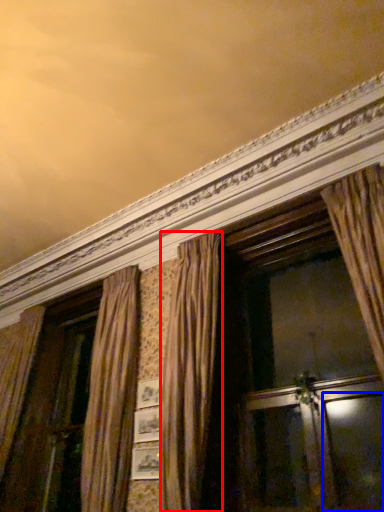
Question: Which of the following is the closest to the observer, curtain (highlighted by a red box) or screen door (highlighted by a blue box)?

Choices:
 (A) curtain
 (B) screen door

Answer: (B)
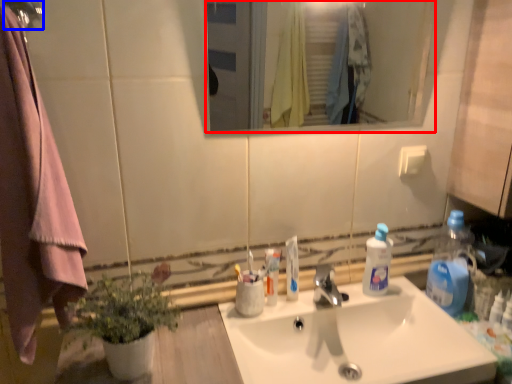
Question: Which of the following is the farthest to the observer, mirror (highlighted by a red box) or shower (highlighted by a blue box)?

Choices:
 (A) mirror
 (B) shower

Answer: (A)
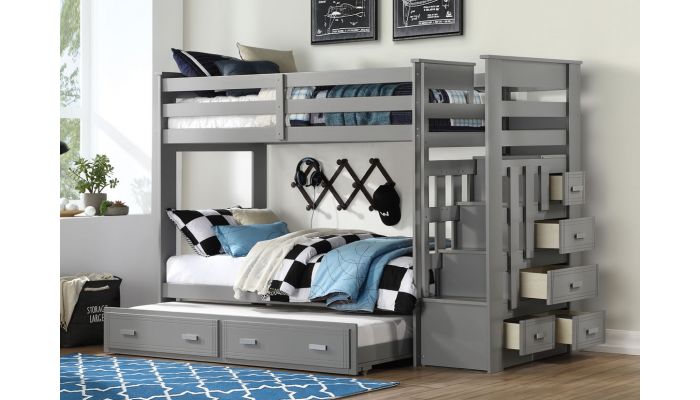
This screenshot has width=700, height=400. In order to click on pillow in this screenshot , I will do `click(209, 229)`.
● ● ●
Task description: Write out all of the lines above again, changing "observer" to "viewer" and leaving everything else as it stands. Omit the pictures from your answer.

Output for this exercise:
Question: Which of the following is the closest to the viewer, curtain (highlighted by a red box) or screen door (highlighted by a blue box)?

Choices:
 (A) curtain
 (B) screen door

Answer: (B)
Question: Which of the following is the farthest to the viewer, mirror (highlighted by a red box) or shower (highlighted by a blue box)?

Choices:
 (A) mirror
 (B) shower

Answer: (A)
This screenshot has width=700, height=400. In order to click on pillow in this screenshot , I will do `click(209, 229)`.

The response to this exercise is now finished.